### What needs to be done
Transcribe exactly the portion of the listing below that runs from the line containing "D2: schottky (A +12V, K" through its last line.

>>

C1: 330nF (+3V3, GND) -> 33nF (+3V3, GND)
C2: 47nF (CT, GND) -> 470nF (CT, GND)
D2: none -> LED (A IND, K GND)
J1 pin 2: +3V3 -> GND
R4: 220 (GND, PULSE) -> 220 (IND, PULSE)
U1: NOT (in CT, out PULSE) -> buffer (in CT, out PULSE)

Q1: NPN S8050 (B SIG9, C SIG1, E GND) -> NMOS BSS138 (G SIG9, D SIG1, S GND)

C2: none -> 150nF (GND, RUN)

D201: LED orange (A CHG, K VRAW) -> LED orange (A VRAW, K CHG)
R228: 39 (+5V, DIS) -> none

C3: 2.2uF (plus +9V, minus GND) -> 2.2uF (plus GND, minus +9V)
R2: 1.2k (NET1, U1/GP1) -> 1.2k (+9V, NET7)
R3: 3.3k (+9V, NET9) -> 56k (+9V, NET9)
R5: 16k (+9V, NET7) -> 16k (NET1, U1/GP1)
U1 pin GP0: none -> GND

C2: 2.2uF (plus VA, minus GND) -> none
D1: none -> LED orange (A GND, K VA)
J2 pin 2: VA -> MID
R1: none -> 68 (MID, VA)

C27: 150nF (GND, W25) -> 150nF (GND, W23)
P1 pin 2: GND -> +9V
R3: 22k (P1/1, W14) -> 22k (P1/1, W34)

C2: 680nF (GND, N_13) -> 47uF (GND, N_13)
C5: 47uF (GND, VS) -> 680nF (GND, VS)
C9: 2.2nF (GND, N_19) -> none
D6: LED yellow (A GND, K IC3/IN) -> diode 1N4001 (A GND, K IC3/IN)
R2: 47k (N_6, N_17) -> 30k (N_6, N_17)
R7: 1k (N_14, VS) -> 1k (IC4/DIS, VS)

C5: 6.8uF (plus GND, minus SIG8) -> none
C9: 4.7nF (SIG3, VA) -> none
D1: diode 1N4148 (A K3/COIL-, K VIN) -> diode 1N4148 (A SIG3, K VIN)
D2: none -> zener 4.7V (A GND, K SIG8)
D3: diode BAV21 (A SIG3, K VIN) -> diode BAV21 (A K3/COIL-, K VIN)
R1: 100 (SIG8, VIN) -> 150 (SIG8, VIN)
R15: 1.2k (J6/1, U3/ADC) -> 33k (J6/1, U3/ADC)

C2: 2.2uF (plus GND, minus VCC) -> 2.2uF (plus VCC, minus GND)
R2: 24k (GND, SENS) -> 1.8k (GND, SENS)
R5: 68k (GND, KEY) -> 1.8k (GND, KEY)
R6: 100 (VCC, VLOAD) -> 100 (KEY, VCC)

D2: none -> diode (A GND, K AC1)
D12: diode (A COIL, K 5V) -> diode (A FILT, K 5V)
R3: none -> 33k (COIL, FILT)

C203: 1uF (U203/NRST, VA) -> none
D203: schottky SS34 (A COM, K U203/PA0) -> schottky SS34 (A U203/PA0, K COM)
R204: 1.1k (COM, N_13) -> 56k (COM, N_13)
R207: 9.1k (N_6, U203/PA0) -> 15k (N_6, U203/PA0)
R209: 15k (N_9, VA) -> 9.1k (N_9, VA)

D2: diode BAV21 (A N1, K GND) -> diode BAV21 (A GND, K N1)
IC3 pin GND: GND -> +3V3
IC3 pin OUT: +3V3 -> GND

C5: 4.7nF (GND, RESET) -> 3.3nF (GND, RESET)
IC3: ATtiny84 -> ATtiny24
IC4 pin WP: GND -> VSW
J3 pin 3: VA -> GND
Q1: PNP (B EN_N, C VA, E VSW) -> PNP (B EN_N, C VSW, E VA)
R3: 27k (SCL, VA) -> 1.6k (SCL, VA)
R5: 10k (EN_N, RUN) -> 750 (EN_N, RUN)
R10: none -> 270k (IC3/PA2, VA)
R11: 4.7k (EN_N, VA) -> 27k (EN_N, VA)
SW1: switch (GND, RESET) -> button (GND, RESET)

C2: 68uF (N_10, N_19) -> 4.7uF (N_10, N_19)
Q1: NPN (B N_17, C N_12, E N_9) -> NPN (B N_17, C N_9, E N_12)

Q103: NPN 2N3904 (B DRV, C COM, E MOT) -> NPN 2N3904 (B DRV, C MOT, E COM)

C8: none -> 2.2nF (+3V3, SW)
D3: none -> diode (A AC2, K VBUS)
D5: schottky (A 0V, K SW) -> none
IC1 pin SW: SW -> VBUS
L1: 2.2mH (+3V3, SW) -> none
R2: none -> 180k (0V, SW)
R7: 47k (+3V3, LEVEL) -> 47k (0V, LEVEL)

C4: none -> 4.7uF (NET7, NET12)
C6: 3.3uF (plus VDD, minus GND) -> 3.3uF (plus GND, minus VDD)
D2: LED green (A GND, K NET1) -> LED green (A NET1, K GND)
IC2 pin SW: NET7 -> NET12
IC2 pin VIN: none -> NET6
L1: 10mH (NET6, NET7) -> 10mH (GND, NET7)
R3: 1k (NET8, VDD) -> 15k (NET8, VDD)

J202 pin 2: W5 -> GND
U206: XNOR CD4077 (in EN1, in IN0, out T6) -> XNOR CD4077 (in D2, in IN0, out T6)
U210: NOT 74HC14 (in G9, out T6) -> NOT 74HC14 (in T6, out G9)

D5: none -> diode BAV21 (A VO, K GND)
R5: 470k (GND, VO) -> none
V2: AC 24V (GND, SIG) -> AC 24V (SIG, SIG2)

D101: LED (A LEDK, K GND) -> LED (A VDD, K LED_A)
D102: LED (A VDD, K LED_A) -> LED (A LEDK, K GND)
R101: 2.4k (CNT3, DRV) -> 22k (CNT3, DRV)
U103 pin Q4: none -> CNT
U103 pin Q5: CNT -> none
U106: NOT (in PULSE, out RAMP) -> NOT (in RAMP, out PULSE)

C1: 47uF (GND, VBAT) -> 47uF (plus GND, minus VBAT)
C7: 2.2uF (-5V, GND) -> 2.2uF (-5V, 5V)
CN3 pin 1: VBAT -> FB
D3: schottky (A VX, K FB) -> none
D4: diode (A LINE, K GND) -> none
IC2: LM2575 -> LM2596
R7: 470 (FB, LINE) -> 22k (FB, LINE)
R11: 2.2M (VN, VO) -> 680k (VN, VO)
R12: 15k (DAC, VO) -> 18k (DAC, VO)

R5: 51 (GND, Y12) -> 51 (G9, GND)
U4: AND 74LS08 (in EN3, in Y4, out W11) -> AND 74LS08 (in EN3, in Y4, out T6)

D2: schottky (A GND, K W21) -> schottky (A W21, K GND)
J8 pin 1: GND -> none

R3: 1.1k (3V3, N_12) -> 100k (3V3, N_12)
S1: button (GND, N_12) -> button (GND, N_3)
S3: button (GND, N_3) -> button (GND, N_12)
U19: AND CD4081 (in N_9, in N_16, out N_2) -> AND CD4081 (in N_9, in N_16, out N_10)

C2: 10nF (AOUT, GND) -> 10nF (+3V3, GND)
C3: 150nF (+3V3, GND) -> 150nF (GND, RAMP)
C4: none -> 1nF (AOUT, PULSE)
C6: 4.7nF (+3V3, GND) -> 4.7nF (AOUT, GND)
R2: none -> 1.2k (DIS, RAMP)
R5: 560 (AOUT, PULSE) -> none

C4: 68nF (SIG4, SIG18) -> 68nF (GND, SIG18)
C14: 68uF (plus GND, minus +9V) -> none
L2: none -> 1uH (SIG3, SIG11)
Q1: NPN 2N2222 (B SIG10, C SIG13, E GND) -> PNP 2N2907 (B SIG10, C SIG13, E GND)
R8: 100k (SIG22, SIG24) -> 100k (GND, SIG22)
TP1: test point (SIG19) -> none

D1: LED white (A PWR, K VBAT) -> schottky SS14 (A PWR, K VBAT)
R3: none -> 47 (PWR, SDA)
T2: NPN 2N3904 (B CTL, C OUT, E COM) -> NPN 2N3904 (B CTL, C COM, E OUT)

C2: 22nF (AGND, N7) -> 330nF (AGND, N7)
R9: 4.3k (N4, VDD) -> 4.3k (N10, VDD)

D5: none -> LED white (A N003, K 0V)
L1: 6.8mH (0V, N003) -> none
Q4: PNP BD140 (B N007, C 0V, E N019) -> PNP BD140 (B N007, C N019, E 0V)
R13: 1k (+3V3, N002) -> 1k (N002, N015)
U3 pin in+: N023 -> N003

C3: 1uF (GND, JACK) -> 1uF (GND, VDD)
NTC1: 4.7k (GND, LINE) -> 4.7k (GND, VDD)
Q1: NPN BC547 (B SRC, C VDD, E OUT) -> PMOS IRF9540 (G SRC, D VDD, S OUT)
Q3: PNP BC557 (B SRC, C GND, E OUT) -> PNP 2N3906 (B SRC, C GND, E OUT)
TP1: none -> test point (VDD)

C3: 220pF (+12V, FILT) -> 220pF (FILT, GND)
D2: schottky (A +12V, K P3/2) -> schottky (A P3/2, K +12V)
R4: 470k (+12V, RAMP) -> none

<<

### Result for this exercise
D2: schottky (A +12V, K P3/2) -> schottky (A P3/2, K +12V)
R4: 470k (+12V, RAMP) -> none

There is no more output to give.